PROBLEM DESCRIPTION :: For this exercise, return all the data word for word, with images left out.

SUPPLIED INFORMATION ::

********

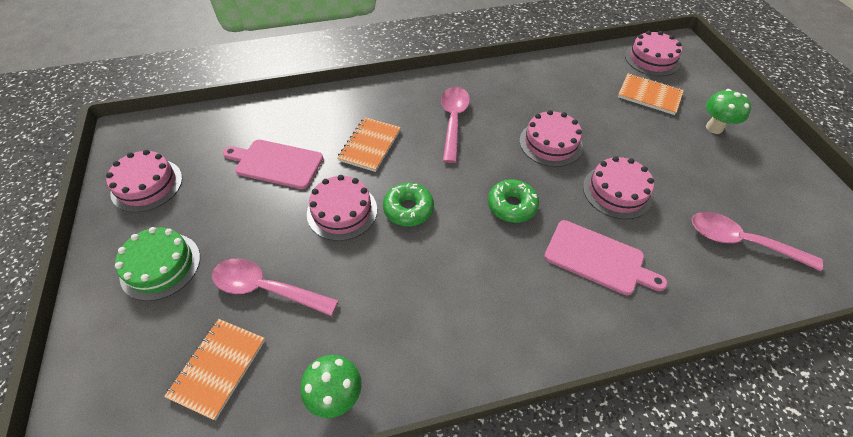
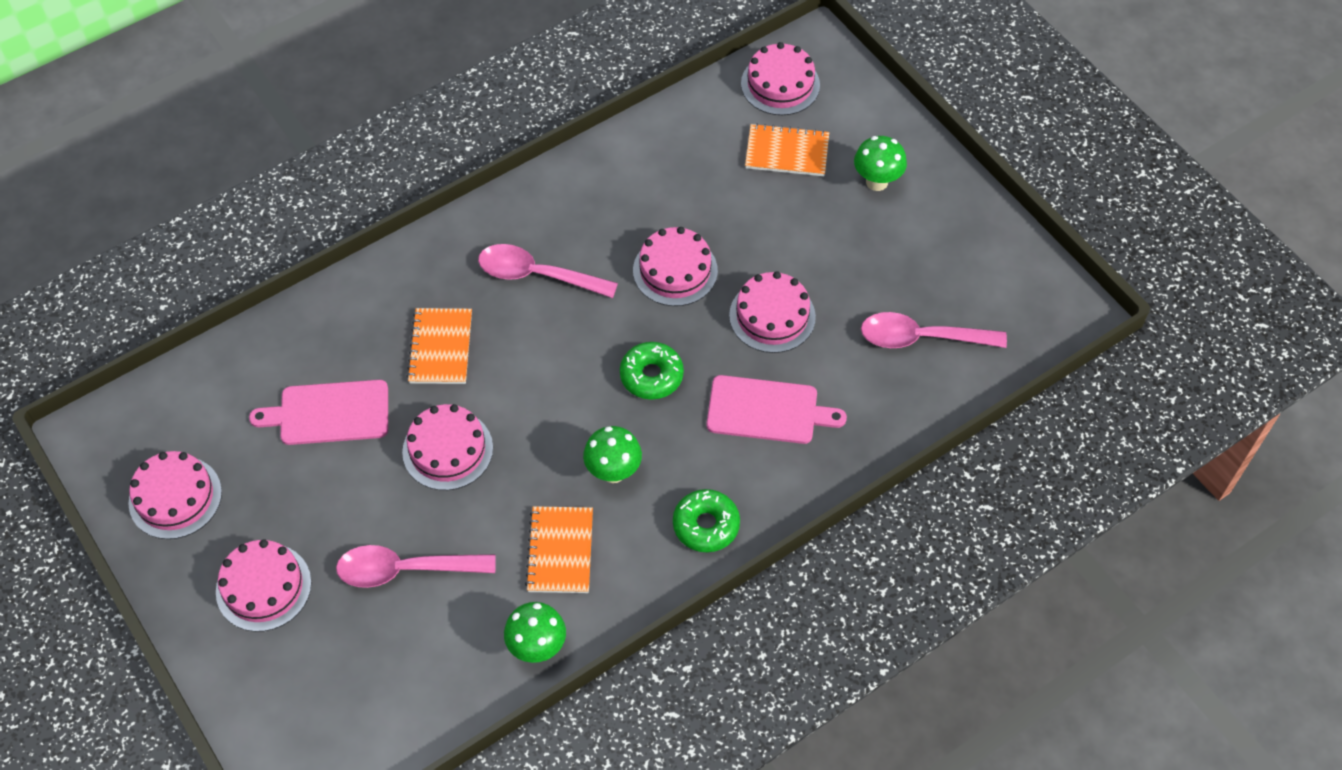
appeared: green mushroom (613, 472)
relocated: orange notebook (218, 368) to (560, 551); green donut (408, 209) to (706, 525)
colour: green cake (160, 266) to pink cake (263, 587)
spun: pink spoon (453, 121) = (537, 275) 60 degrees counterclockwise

********

RESULT OF THIS EXERCISE ::
appeared: green mushroom (613, 472)
relocated: orange notebook (218, 368) to (560, 551); green donut (408, 209) to (706, 525)
colour: green cake (160, 266) to pink cake (263, 587)
spun: pink spoon (453, 121) = (537, 275) 60 degrees counterclockwise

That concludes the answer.